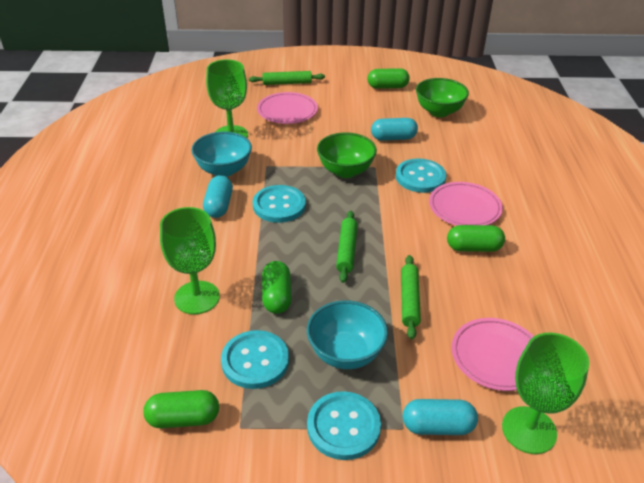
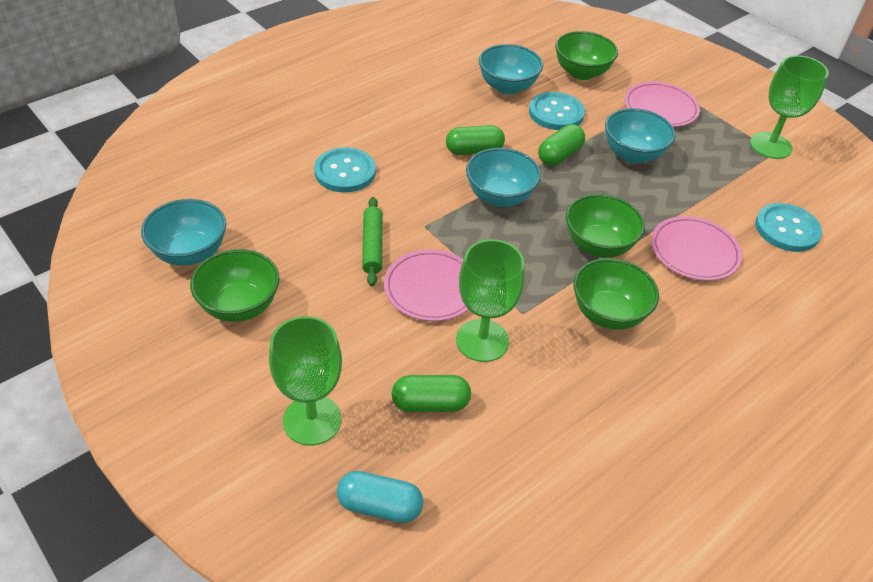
green bowl: 2 -> 4
green capsule: 4 -> 3
green rolling pin: 3 -> 1
turquoise bowl: 2 -> 4
turquoise button: 4 -> 3
turquoise capsule: 3 -> 1

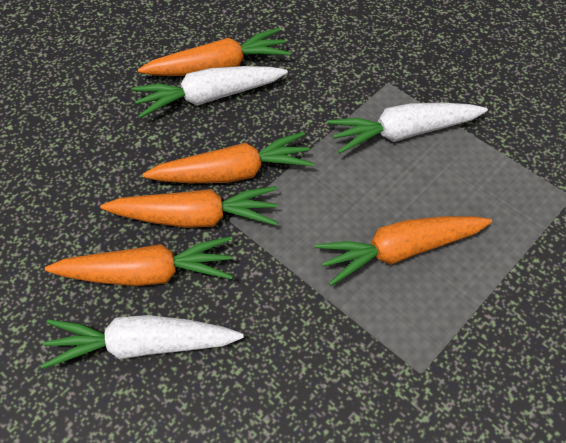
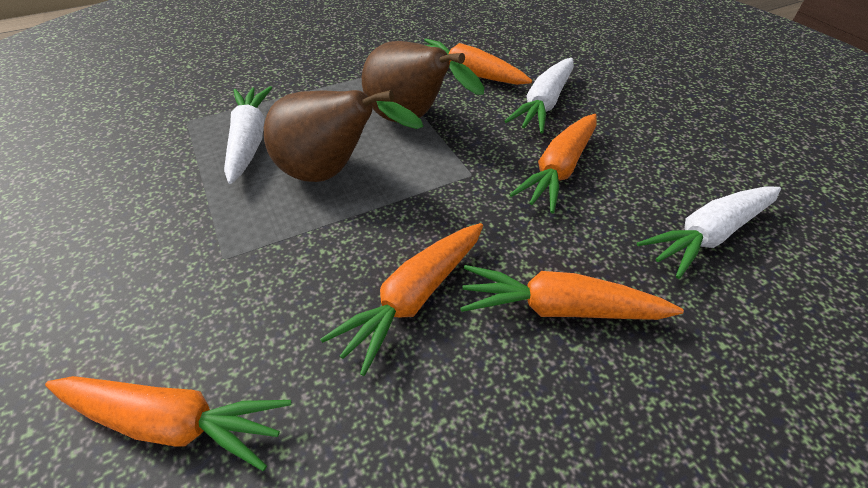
brown pear: 0 -> 2

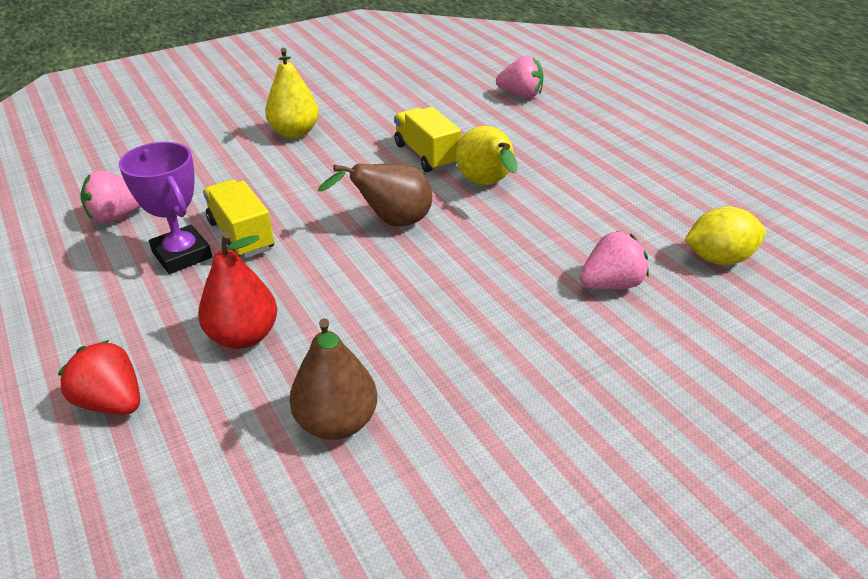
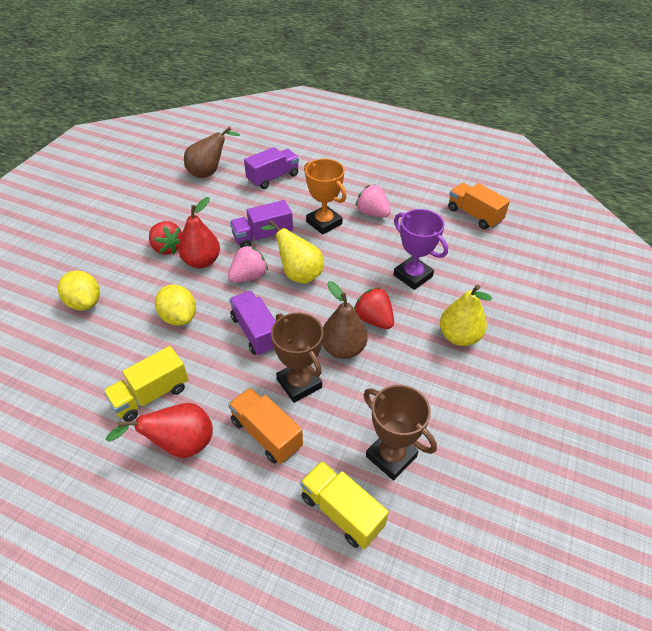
brown trophy: 0 -> 2
orange trophy: 0 -> 1
orange truck: 0 -> 2
pink strawberry: 3 -> 2
purple truck: 0 -> 3
red pear: 1 -> 2
red strawberry: 1 -> 2
yellow lemon: 1 -> 2

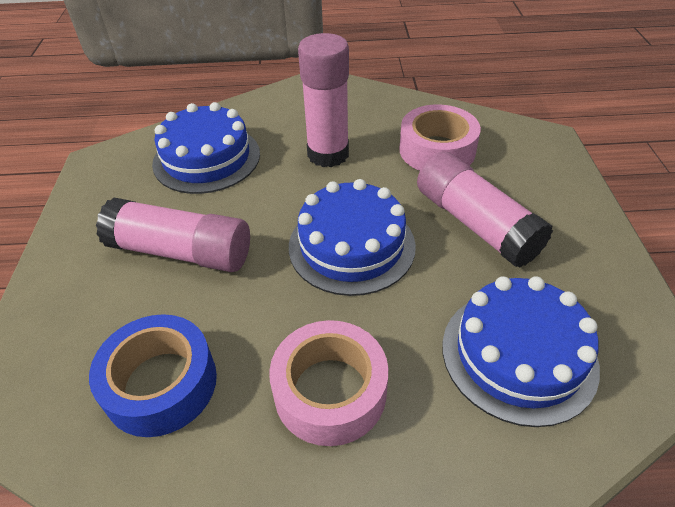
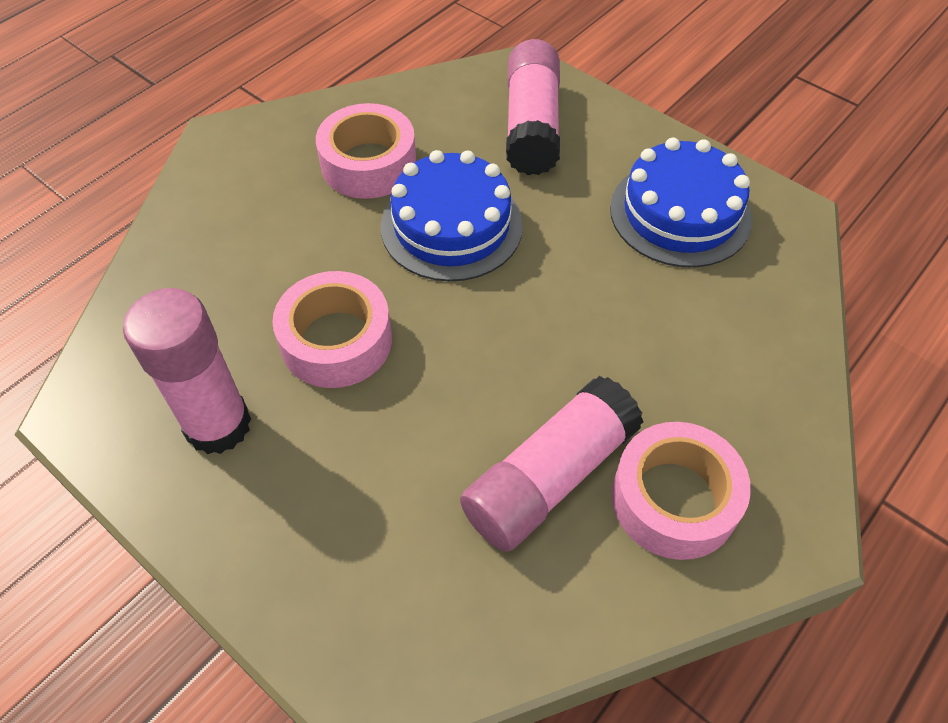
blue cake: 3 -> 2
blue tape: 1 -> 0
pink tape: 2 -> 3

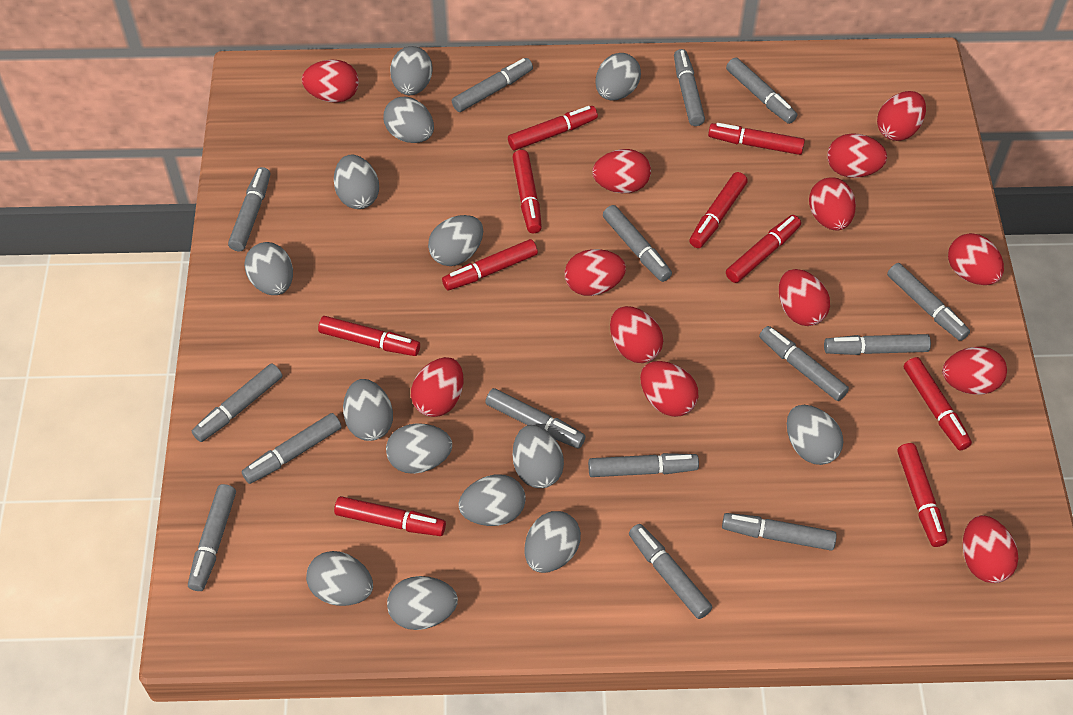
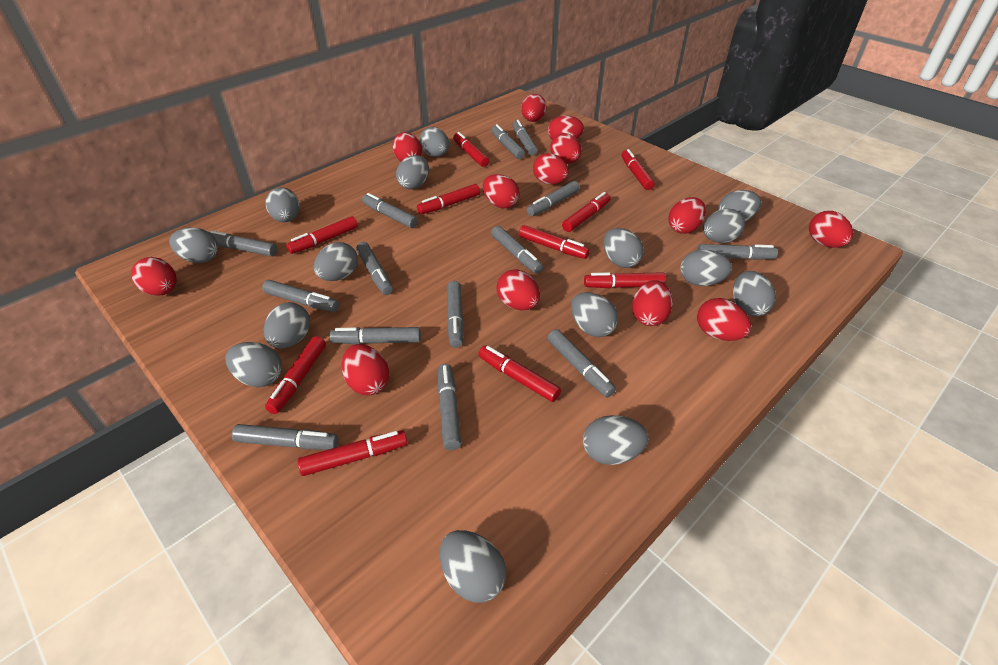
grey egg: 14 -> 15
grey marker: 15 -> 14

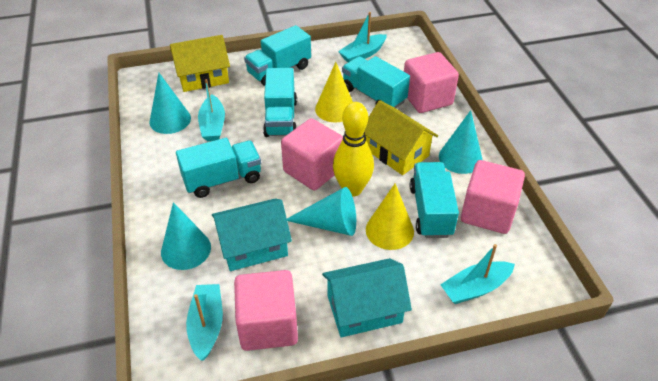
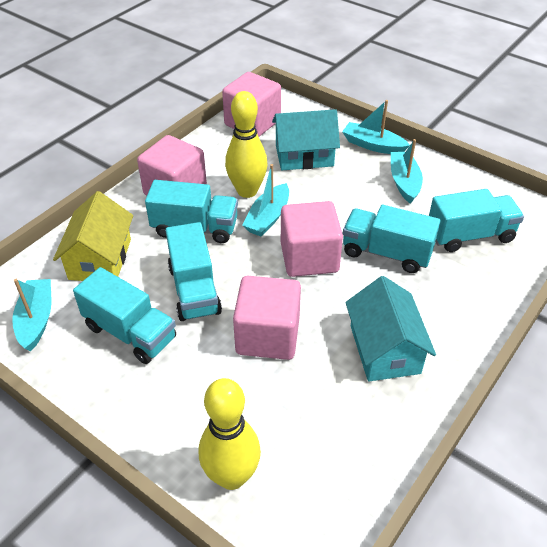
turquoise cone: 4 -> 0
yellow bowling pin: 1 -> 2
yellow cone: 2 -> 0
yellow house: 2 -> 1

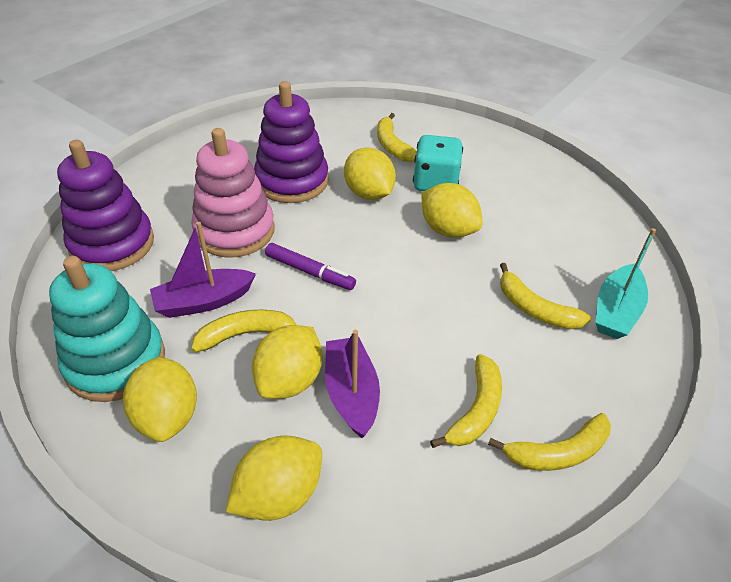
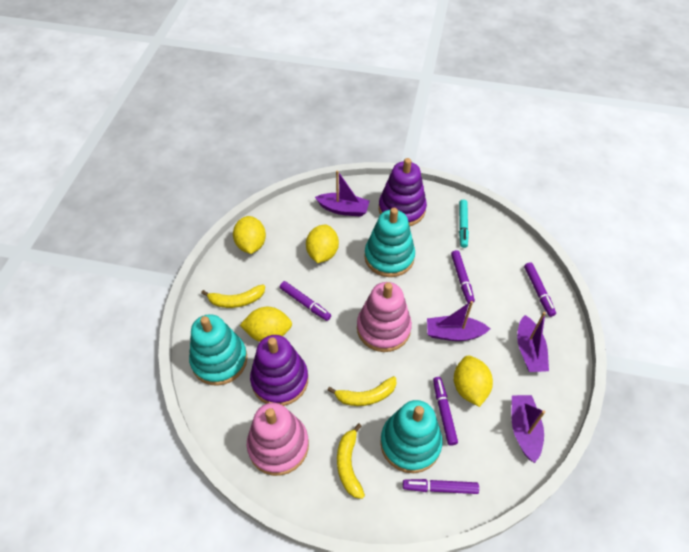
pink stacking toy: 1 -> 2
purple boat: 2 -> 4
purple marker: 1 -> 5
turquoise boat: 1 -> 0
turquoise dice: 1 -> 0
turquoise marker: 0 -> 1
turquoise stacking toy: 1 -> 3
yellow banana: 5 -> 3
yellow lemon: 5 -> 4

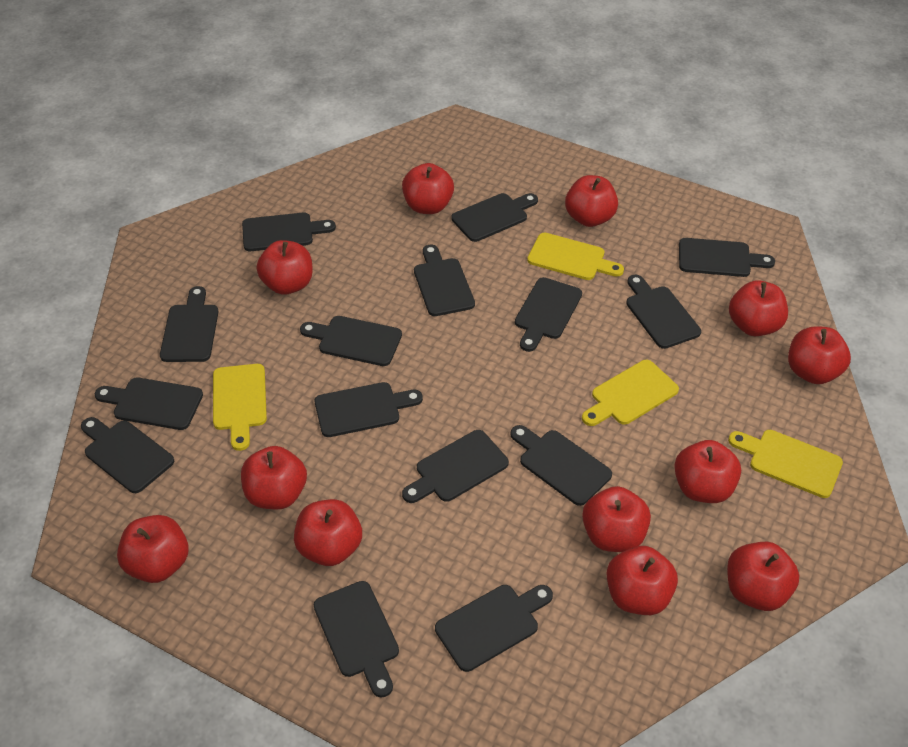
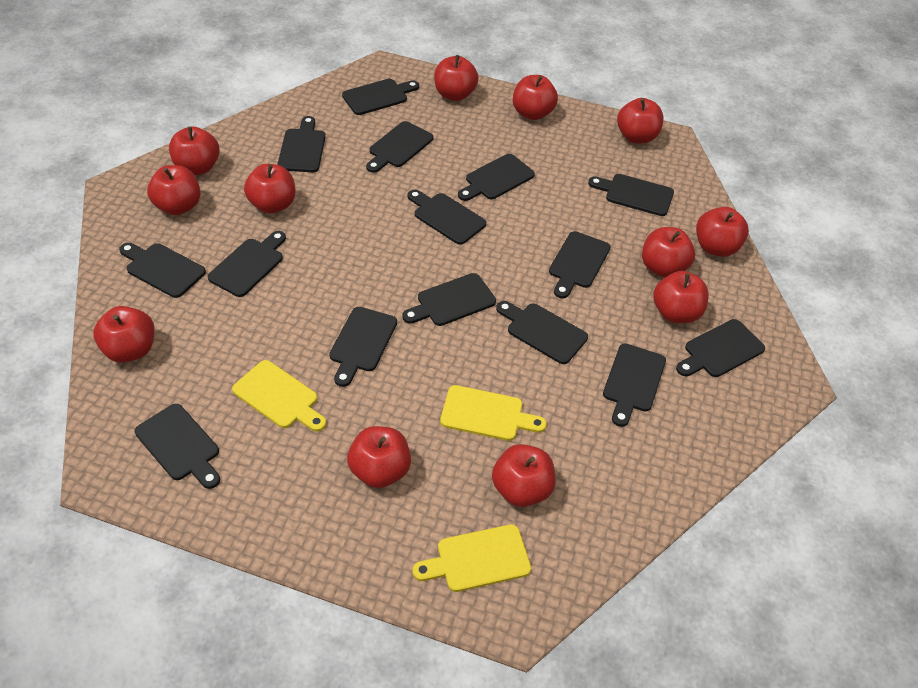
yellow cutting board: 4 -> 3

★ ★ ★ ★ ★ ★ ★

Exercise description:
Drop the images; copy every entry above exactly.

Solution to this problem:
green bowl: 2 -> 4
green capsule: 4 -> 3
green rolling pin: 3 -> 1
turquoise bowl: 2 -> 4
turquoise button: 4 -> 3
turquoise capsule: 3 -> 1

brown pear: 0 -> 2

brown trophy: 0 -> 2
orange trophy: 0 -> 1
orange truck: 0 -> 2
pink strawberry: 3 -> 2
purple truck: 0 -> 3
red pear: 1 -> 2
red strawberry: 1 -> 2
yellow lemon: 1 -> 2

blue cake: 3 -> 2
blue tape: 1 -> 0
pink tape: 2 -> 3

grey egg: 14 -> 15
grey marker: 15 -> 14

turquoise cone: 4 -> 0
yellow bowling pin: 1 -> 2
yellow cone: 2 -> 0
yellow house: 2 -> 1

pink stacking toy: 1 -> 2
purple boat: 2 -> 4
purple marker: 1 -> 5
turquoise boat: 1 -> 0
turquoise dice: 1 -> 0
turquoise marker: 0 -> 1
turquoise stacking toy: 1 -> 3
yellow banana: 5 -> 3
yellow lemon: 5 -> 4

yellow cutting board: 4 -> 3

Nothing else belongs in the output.